YOUR OBJECTIVE: Find the count of lines in the material below that include the word "change". State nothing but that number.

(PROVIDED RECORDS begins)

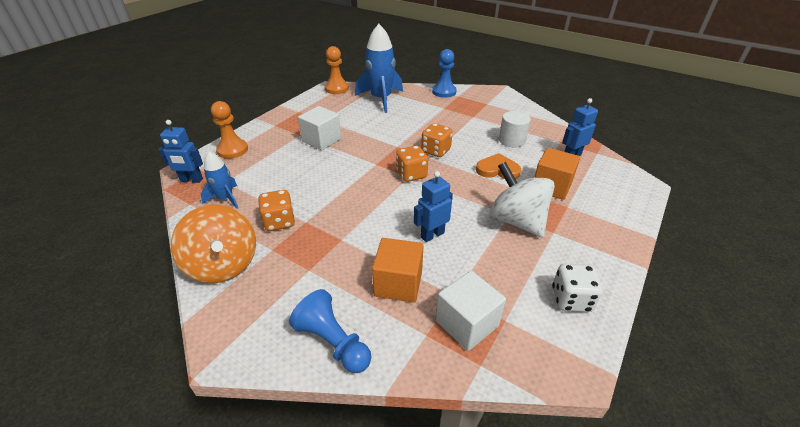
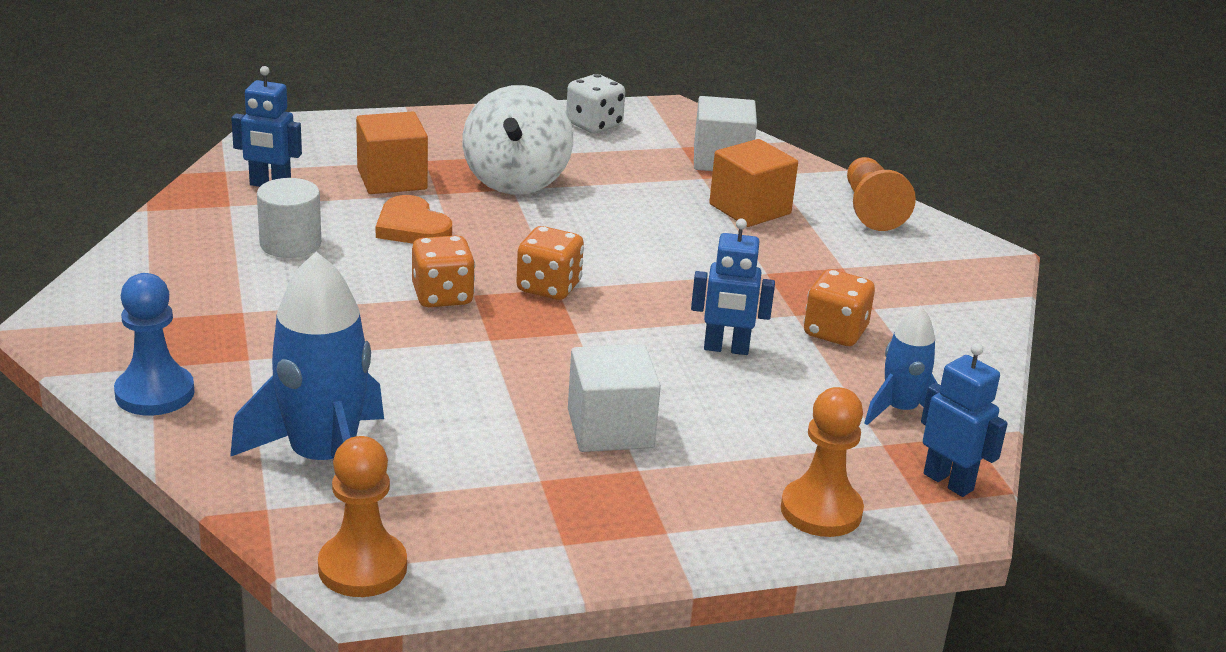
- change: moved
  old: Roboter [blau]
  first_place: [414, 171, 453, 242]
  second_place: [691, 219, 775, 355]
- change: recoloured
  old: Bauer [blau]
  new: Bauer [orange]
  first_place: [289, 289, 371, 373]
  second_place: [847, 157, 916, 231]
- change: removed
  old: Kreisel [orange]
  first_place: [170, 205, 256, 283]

(PROVIDED RECORDS ends)

ANSWER SPACE: 3